Quote precisely the final stretch of the listing: start at the line containing "(215, 261) = (362, 377): black" and stop after the last line.

- - - -

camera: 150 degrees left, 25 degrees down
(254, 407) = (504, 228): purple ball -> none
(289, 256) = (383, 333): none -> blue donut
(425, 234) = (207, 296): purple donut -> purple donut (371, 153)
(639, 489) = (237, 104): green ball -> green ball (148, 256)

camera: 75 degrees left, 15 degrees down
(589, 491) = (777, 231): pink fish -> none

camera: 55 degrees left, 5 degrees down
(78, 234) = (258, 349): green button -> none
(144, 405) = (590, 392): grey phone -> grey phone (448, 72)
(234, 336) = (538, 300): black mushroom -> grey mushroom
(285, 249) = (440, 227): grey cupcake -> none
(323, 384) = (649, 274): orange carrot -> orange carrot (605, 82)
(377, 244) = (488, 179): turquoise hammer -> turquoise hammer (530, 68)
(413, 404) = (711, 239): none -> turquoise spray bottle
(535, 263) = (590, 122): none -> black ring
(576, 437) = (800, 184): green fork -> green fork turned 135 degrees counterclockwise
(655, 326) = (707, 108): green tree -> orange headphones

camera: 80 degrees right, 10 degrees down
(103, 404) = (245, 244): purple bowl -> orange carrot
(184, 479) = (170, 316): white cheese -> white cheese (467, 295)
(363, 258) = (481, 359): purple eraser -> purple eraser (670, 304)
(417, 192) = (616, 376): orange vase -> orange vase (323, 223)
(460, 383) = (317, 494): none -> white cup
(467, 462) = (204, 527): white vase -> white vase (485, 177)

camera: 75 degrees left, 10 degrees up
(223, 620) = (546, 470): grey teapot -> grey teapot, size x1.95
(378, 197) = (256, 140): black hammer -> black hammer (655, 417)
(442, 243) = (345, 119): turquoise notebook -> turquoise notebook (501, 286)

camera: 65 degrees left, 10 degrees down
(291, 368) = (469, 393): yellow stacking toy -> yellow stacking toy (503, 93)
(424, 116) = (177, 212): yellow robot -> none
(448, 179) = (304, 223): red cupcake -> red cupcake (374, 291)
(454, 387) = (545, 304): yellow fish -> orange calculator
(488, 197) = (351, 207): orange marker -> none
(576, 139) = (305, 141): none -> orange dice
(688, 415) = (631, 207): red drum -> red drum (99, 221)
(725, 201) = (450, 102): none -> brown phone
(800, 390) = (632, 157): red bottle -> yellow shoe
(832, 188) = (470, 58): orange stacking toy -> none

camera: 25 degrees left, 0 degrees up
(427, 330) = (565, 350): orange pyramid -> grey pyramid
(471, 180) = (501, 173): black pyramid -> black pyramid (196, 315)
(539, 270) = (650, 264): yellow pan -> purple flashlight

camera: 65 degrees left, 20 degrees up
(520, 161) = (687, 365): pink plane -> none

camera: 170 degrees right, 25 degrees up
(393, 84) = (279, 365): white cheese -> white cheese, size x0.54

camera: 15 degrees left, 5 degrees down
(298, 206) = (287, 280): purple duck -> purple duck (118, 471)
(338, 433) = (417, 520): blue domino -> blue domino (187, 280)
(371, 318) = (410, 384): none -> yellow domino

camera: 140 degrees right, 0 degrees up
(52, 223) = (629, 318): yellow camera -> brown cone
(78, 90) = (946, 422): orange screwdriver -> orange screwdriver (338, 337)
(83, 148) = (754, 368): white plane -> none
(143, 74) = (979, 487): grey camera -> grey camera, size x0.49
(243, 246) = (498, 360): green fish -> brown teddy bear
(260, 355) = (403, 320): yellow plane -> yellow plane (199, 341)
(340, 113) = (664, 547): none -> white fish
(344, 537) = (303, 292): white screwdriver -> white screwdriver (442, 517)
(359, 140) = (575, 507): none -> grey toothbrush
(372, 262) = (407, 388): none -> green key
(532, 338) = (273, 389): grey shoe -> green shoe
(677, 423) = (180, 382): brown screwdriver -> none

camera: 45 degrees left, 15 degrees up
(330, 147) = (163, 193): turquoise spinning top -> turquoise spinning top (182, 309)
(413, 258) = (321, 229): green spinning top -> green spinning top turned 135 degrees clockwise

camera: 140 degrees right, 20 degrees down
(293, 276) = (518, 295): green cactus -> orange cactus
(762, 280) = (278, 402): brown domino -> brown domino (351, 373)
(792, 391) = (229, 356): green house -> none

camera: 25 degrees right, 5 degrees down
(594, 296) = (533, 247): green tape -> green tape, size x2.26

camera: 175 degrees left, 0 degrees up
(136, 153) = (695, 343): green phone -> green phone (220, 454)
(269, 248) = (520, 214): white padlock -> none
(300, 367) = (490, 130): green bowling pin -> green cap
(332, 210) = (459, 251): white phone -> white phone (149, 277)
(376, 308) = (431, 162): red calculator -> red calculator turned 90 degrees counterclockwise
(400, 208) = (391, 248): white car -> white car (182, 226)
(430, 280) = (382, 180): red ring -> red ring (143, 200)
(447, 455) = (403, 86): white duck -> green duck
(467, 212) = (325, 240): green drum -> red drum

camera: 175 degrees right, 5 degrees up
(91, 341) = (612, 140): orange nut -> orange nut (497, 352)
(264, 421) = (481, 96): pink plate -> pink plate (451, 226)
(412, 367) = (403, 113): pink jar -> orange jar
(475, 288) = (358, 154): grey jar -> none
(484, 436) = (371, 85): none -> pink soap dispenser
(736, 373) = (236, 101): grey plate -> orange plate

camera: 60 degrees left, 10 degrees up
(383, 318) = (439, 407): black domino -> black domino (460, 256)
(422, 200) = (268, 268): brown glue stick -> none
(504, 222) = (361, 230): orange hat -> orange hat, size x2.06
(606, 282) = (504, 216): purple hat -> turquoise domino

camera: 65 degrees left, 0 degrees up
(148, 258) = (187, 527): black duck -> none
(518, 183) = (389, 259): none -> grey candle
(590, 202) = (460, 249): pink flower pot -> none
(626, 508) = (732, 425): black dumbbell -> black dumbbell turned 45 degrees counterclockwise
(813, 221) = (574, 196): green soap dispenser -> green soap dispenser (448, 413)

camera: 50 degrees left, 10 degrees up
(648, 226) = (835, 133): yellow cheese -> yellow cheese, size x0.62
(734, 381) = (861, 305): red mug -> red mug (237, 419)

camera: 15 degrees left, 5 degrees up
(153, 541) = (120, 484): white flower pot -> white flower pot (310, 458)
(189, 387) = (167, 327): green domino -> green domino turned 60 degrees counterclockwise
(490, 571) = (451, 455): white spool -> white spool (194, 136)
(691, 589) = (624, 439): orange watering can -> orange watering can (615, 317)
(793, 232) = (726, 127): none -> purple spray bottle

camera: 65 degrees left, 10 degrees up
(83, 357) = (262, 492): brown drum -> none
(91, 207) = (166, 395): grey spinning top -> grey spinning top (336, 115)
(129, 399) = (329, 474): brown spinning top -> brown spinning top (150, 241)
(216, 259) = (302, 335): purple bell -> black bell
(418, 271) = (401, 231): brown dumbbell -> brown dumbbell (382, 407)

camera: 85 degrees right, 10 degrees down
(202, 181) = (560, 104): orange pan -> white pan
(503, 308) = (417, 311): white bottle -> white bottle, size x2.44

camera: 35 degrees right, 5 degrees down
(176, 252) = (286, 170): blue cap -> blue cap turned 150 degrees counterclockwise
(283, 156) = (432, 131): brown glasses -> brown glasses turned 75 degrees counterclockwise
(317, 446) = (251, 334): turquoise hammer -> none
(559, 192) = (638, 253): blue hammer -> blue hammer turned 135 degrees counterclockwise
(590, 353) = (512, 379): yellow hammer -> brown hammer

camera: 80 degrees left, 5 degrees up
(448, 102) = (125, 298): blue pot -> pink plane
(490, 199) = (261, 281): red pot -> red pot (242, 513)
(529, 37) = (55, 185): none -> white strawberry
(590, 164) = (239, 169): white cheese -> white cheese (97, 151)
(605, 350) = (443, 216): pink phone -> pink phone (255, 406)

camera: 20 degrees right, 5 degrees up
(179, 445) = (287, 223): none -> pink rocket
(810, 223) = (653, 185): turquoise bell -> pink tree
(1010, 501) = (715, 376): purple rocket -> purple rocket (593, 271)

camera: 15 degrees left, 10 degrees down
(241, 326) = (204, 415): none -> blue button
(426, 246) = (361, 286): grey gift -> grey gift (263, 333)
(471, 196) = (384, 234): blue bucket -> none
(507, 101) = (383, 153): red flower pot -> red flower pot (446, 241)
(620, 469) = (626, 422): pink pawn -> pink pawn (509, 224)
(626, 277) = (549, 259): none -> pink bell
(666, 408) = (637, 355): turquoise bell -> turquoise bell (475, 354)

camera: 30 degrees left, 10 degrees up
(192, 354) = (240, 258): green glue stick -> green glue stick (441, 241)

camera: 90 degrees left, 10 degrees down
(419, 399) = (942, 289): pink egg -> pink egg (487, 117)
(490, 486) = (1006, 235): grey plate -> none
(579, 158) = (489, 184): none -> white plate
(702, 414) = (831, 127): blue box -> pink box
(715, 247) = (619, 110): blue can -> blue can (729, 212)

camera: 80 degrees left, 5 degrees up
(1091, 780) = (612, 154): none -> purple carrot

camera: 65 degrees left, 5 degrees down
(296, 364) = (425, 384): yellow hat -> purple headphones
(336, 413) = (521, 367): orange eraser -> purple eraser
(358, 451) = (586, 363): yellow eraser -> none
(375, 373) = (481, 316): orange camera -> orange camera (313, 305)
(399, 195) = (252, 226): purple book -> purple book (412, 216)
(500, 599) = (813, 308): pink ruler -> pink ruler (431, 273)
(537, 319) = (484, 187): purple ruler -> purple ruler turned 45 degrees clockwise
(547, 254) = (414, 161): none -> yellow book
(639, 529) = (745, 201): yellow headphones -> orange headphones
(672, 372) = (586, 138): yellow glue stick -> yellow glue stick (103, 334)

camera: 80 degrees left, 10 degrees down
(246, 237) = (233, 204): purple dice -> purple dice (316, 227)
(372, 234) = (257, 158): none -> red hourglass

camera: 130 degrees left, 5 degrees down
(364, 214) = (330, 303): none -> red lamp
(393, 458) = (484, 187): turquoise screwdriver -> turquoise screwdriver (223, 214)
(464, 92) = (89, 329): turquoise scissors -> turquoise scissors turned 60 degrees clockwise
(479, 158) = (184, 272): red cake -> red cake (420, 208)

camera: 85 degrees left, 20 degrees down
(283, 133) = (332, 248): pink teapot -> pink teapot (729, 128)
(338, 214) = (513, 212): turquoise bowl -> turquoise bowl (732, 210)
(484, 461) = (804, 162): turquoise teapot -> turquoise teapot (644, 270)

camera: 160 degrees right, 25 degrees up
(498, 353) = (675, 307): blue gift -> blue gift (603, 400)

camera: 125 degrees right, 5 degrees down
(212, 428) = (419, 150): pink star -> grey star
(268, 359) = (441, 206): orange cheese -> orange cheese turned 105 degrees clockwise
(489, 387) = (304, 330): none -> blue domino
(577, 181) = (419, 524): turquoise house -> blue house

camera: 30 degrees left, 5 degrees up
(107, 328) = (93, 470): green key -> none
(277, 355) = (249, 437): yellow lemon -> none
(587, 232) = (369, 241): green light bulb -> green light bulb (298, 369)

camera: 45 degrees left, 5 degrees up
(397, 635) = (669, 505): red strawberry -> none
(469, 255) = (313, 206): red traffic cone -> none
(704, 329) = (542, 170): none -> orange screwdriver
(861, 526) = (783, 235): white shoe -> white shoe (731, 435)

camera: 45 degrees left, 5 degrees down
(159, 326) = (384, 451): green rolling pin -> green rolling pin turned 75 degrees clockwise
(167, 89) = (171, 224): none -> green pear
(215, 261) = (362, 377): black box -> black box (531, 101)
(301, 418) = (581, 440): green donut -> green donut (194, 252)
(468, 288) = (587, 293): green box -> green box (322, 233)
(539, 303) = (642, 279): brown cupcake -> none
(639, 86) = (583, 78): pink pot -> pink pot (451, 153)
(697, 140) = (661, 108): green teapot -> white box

- - - -

> _ANSWER BELOW_:
(215, 261) = (362, 377): black box -> black box (531, 101)
(301, 418) = (581, 440): green donut -> green donut (194, 252)
(468, 288) = (587, 293): green box -> green box (322, 233)
(539, 303) = (642, 279): brown cupcake -> none
(639, 86) = (583, 78): pink pot -> pink pot (451, 153)
(697, 140) = (661, 108): green teapot -> white box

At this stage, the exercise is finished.